▶ GOAL OF THE EXERCISE
Copy exactly, please, the lines of the data from its start through the line containing "white lamp: [332,229,409,349]".

▶ DATA TO PROCESS
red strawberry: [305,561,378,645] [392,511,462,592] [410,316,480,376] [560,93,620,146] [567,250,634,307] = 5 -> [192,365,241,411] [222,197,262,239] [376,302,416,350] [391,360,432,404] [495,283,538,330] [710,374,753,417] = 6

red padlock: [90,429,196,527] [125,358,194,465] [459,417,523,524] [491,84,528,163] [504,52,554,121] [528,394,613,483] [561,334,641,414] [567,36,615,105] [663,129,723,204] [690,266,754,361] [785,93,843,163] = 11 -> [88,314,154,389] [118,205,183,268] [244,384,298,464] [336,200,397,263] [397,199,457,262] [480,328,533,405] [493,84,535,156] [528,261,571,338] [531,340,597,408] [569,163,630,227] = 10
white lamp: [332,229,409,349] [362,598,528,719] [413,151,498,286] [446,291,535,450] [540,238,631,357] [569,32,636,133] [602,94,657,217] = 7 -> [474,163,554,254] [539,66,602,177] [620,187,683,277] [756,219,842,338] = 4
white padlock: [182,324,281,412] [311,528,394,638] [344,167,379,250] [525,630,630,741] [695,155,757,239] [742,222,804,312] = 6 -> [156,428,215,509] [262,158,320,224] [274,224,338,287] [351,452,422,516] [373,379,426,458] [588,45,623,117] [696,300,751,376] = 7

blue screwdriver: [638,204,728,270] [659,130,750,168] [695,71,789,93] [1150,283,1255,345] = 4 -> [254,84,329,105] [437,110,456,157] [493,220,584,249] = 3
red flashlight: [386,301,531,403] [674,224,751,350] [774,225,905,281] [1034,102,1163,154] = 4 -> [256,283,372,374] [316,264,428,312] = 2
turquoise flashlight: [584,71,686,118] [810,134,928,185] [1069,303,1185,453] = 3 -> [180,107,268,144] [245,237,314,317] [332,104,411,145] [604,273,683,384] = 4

▶ ANSWER
red strawberry: [305,561,378,645] [392,511,462,592] [410,316,480,376] [560,93,620,146] [567,250,634,307] = 5 -> [192,365,241,411] [222,197,262,239] [376,302,416,350] [391,360,432,404] [495,283,538,330] [710,374,753,417] = 6

red padlock: [90,429,196,527] [125,358,194,465] [459,417,523,524] [491,84,528,163] [504,52,554,121] [528,394,613,483] [561,334,641,414] [567,36,615,105] [663,129,723,204] [690,266,754,361] [785,93,843,163] = 11 -> [88,314,154,389] [118,205,183,268] [244,384,298,464] [336,200,397,263] [397,199,457,262] [480,328,533,405] [493,84,535,156] [528,261,571,338] [531,340,597,408] [569,163,630,227] = 10
white lamp: [332,229,409,349] [362,598,528,719] [413,151,498,286] [446,291,535,450] [540,238,631,357] [569,32,636,133] [602,94,657,217] = 7 -> [474,163,554,254] [539,66,602,177] [620,187,683,277] [756,219,842,338] = 4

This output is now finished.